→ **PROBLEM TO SOLVE**
Whenever a line below holds the word "turquoise", count it once; report the total and nothing else.

→ **EXERCISE MATERIALS**
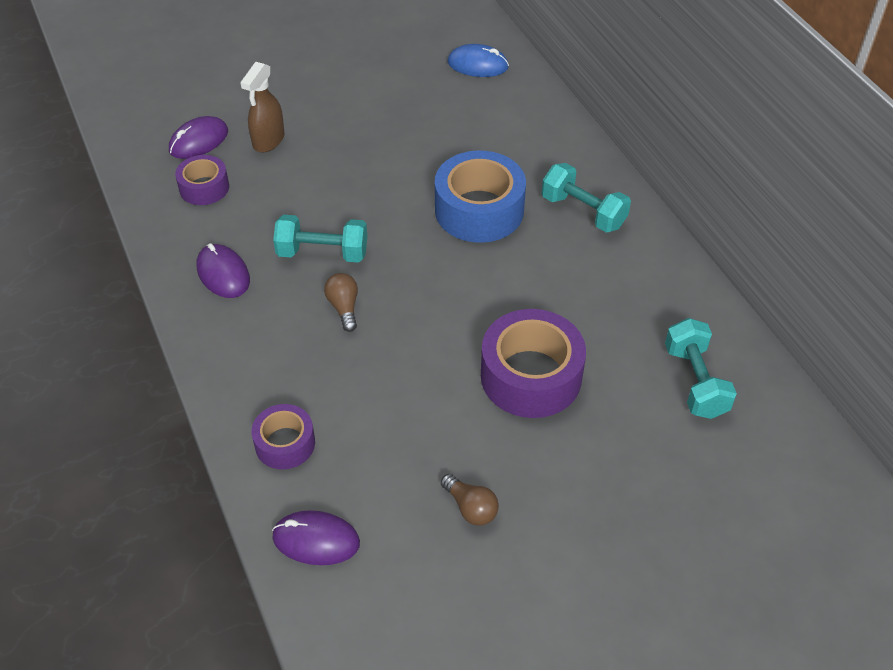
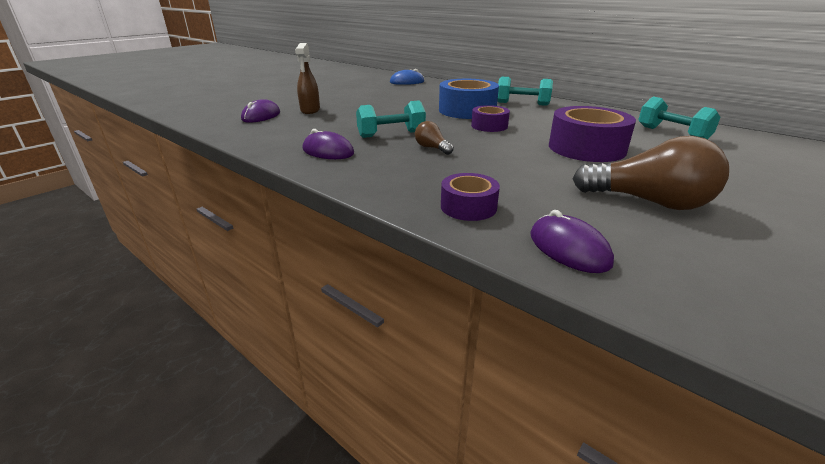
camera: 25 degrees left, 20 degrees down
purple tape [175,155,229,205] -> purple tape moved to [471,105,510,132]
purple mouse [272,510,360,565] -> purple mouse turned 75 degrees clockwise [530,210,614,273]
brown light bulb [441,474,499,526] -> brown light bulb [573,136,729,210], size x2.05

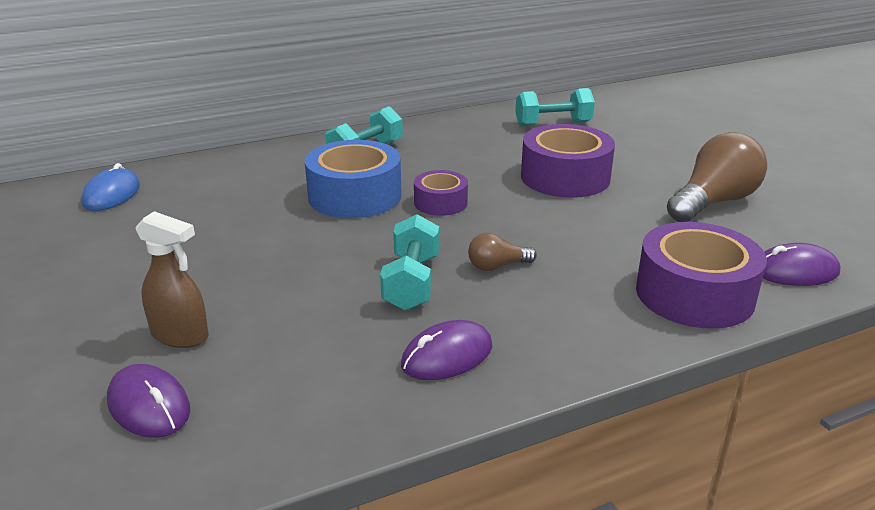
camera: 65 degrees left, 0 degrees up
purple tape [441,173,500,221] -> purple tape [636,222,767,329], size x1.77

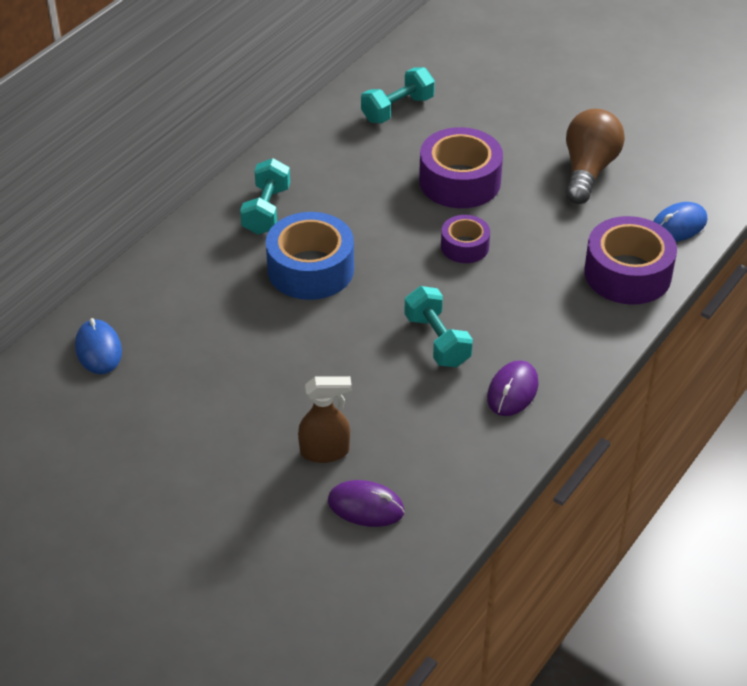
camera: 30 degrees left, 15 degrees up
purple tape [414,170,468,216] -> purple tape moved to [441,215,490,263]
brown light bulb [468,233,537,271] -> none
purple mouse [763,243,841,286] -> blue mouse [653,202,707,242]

==

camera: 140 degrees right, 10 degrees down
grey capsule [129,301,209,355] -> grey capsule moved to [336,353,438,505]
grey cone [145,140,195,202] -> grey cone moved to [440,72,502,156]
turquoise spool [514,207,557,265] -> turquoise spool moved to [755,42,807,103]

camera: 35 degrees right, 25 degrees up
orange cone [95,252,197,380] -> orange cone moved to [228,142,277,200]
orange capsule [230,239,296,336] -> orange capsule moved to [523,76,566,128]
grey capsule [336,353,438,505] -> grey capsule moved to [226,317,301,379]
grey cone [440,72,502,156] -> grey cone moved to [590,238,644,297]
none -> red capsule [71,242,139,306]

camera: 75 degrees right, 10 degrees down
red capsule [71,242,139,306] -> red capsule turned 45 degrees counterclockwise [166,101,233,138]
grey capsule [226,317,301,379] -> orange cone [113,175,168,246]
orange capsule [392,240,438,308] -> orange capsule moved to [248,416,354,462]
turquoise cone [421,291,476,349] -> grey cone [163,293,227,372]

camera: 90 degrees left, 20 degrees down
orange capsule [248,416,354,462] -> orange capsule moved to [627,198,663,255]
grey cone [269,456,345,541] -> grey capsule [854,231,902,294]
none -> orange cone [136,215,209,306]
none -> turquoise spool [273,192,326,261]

→ **WRITTEN ANSWER**
3